++++ Data for this exercise

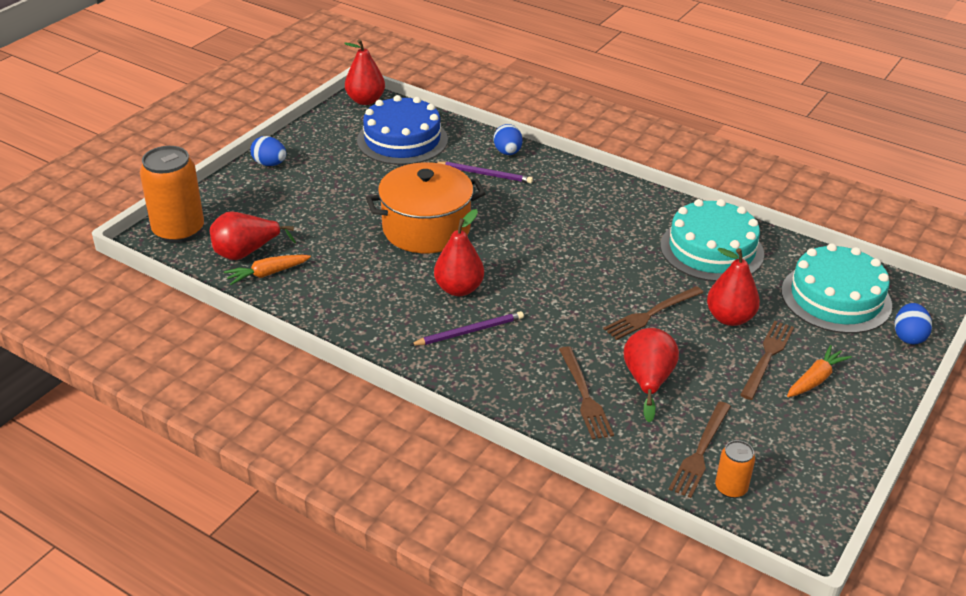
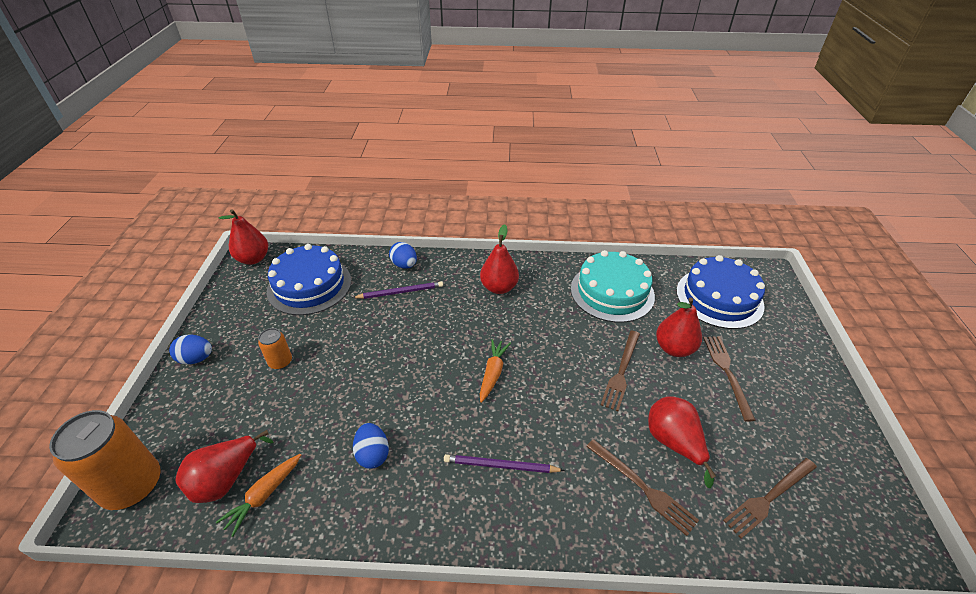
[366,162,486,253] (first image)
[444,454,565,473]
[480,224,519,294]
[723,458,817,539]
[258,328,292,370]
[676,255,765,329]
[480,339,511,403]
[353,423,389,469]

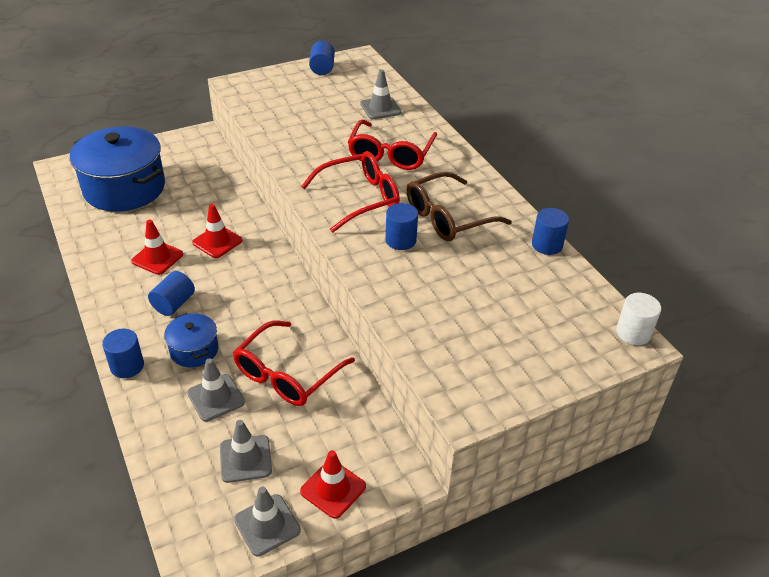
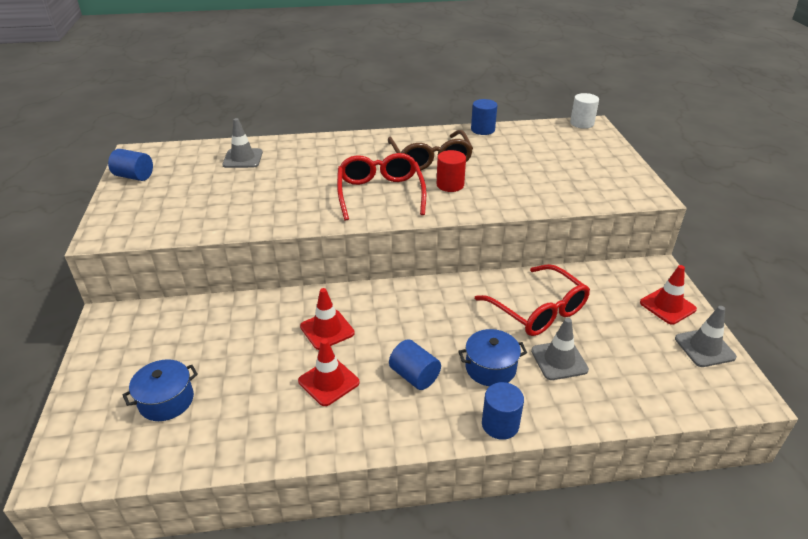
[123,359,198,421]
[220,420,272,483] (first image)
[348,120,437,170] (first image)
[437,150,466,192]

++++++++

_Aim of the task_
All of the entries above are to be restated word for word, minus the images.

_Output for this exercise_
[366,162,486,253] (first image)
[444,454,565,473]
[480,224,519,294]
[723,458,817,539]
[258,328,292,370]
[676,255,765,329]
[480,339,511,403]
[353,423,389,469]

[123,359,198,421]
[220,420,272,483] (first image)
[348,120,437,170] (first image)
[437,150,466,192]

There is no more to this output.